>>>>

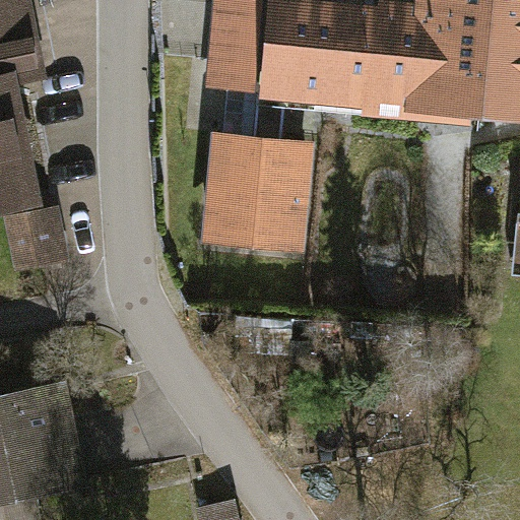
[(39,72),(22,0),(0,0),(0,196),(28,191),(5,79),(39,72)]
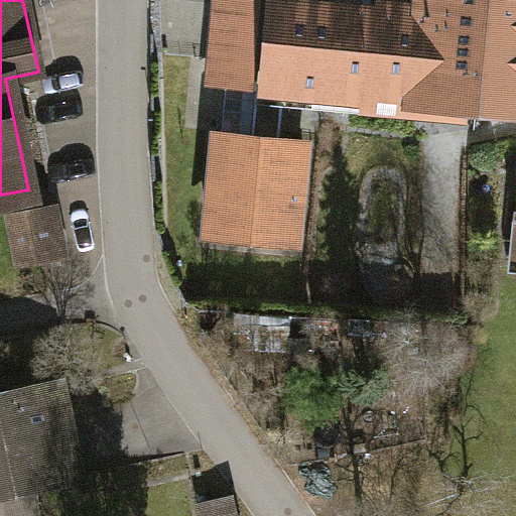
[(515,118),(515,0),(414,0),(413,15),(323,7),(271,3),(263,99),(515,118)]
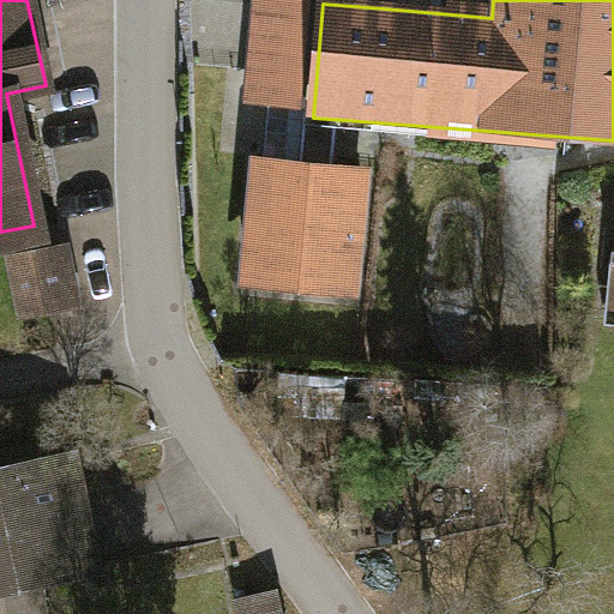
[(492,18),(493,0),(384,0),(384,8),(492,18)]
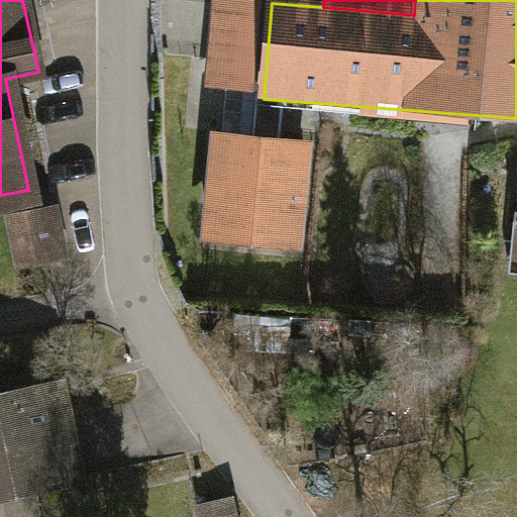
[(313,141),(207,133),(198,247),(304,255),(313,141)]
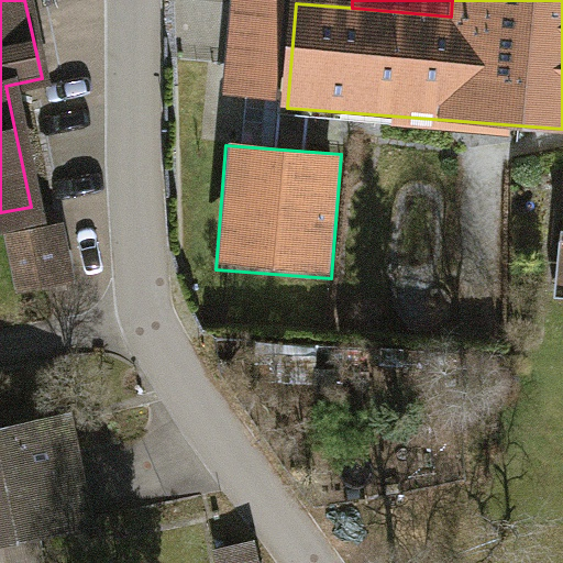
[(1,231),(10,290),(66,282),(56,221),(1,231)]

<<<<

— Exercise details —
From the line containing "[(492,18),(493,0),(384,0),(384,8),(492,18)]" through the last line of the data above, write out every line word for word, and nothing else. Do not include the pictures.

— Task result —
[(492,18),(493,0),(384,0),(384,8),(492,18)]
[(313,141),(207,133),(198,247),(304,255),(313,141)]
[(1,231),(10,290),(66,282),(56,221),(1,231)]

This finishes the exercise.